Directions for this task = If a line in the records below contains "factor", copy that line.

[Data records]

===============

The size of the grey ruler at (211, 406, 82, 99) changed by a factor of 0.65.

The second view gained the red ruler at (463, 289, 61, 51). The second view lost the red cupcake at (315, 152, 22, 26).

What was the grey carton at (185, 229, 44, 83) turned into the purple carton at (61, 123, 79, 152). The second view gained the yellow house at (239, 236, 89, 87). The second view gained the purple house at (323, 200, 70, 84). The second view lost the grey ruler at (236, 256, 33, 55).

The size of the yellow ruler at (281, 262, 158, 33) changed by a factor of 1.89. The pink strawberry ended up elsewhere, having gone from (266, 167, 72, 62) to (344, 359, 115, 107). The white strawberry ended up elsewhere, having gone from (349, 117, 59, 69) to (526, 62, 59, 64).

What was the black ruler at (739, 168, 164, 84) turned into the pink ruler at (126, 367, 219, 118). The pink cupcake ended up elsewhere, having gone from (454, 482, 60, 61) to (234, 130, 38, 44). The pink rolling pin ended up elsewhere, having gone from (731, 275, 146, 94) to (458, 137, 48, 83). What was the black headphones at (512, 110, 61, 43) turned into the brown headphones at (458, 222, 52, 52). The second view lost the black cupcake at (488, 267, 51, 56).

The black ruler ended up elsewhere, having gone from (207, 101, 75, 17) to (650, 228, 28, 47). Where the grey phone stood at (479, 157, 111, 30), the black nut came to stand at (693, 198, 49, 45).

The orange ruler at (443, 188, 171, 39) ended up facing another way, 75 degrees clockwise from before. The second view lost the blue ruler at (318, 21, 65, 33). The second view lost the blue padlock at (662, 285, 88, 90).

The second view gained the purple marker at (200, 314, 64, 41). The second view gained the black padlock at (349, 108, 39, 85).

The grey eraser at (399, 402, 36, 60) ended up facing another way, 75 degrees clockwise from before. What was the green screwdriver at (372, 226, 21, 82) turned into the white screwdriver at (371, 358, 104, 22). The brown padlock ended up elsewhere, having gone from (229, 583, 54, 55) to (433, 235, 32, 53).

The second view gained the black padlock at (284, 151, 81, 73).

===============

Completed exercise =
The size of the grey ruler at (211, 406, 82, 99) changed by a factor of 0.65.
The size of the yellow ruler at (281, 262, 158, 33) changed by a factor of 1.89. The pink strawberry ended up elsewhere, having gone from (266, 167, 72, 62) to (344, 359, 115, 107). The white strawberry ended up elsewhere, having gone from (349, 117, 59, 69) to (526, 62, 59, 64).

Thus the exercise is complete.